• **Records to use**
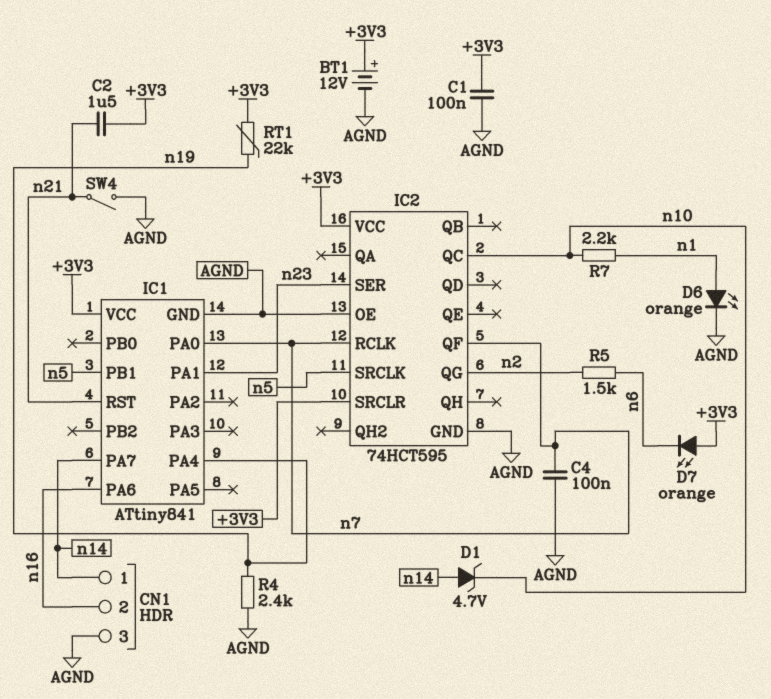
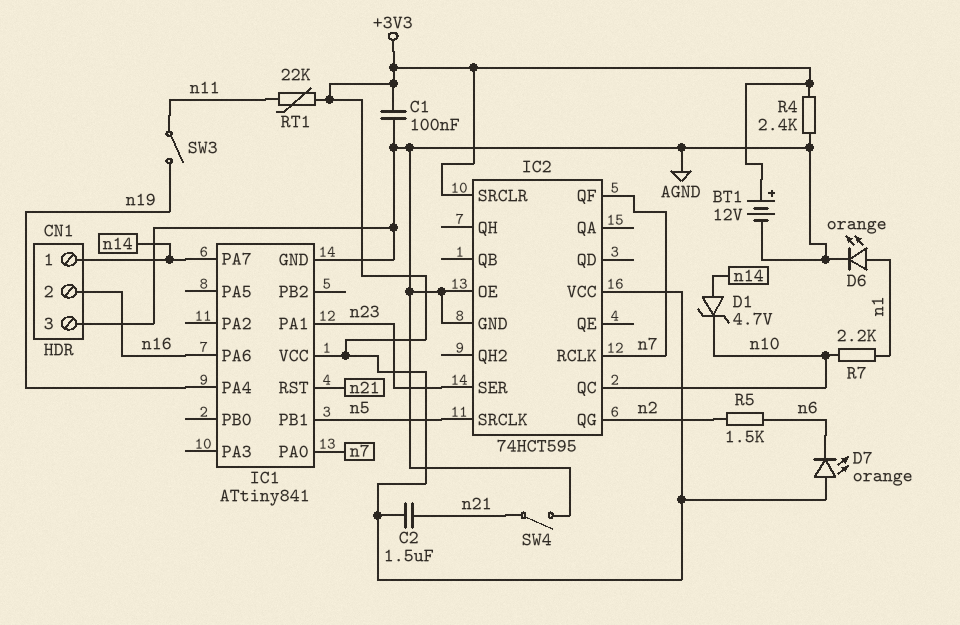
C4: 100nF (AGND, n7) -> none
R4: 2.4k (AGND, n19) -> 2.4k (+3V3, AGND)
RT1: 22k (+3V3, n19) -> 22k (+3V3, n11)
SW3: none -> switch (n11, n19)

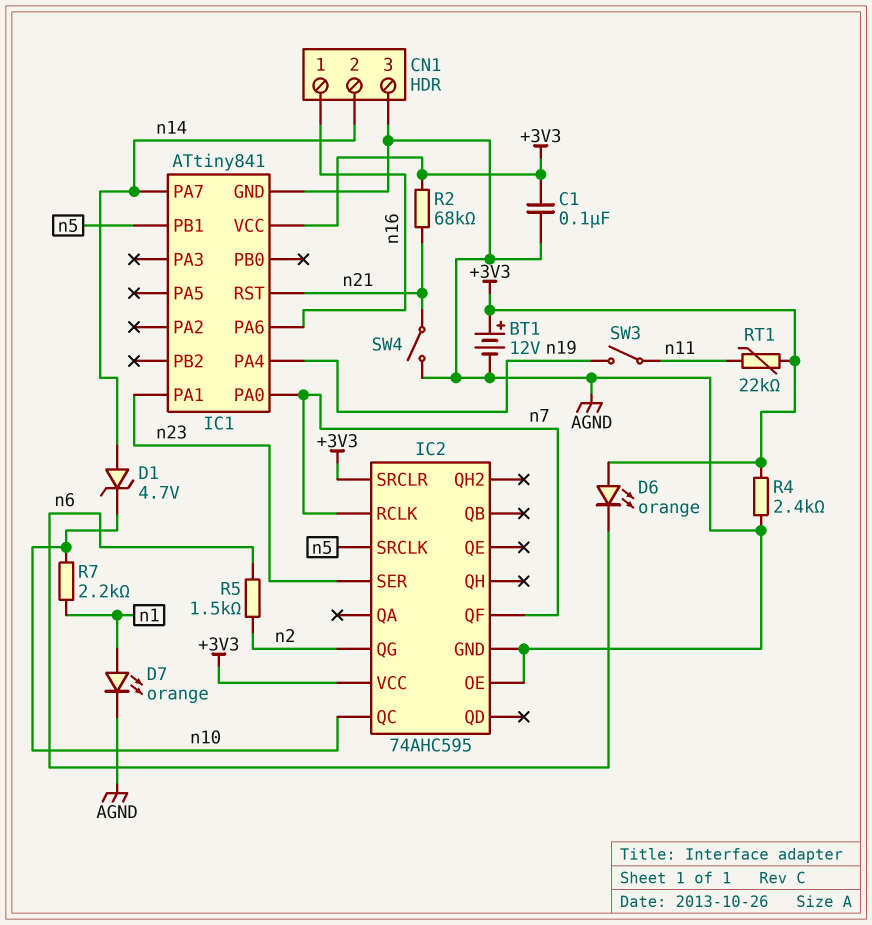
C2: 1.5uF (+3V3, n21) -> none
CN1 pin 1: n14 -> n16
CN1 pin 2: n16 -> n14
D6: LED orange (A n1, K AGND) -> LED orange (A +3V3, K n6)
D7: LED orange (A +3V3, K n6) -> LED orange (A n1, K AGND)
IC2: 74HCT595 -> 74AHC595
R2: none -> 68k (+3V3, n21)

--

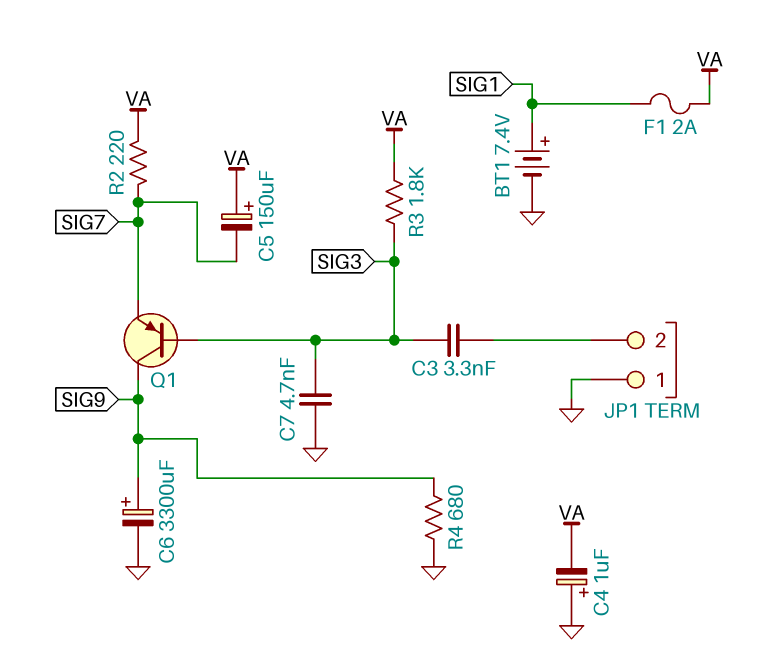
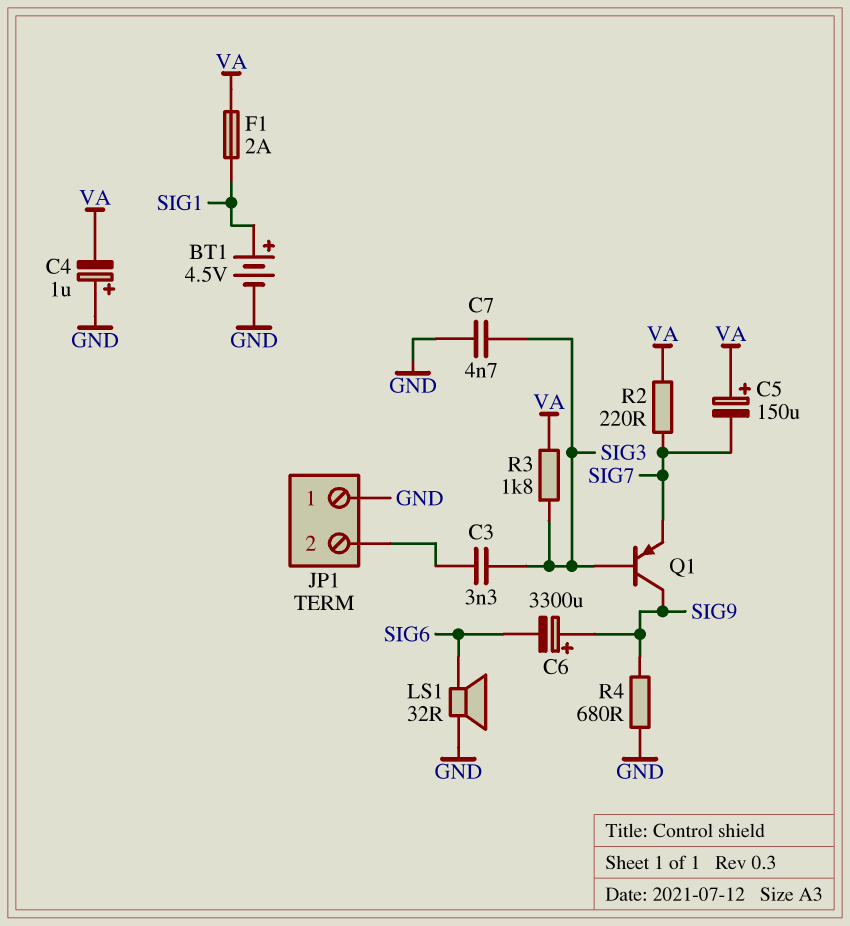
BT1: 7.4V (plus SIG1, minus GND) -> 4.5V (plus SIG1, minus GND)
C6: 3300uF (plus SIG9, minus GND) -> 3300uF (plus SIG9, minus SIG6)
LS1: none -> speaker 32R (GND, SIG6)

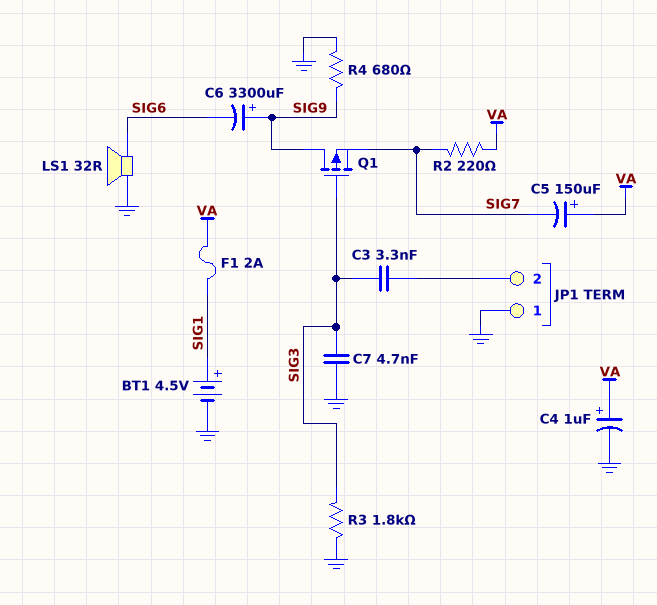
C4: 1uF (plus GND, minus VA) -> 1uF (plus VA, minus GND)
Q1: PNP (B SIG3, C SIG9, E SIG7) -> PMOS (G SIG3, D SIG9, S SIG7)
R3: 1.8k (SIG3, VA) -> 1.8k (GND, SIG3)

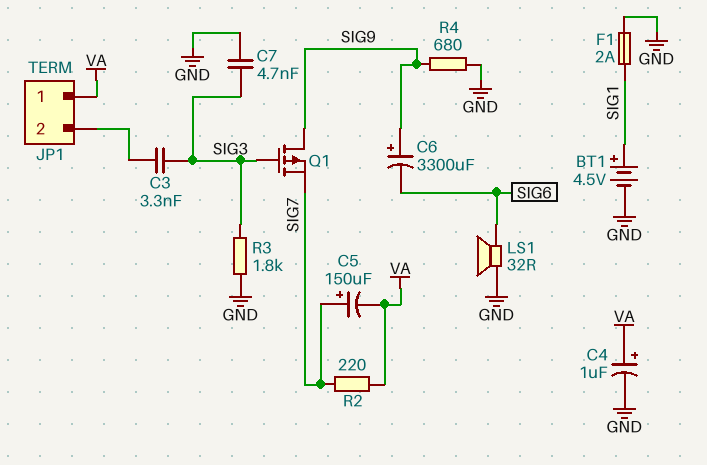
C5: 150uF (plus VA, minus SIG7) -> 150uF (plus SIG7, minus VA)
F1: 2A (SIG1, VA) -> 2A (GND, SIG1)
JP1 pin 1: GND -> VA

• **Problem statement**
Every line of the data above that contains the word "minus" should be counted; please give the total alone.

• **Answer to the exercise**
4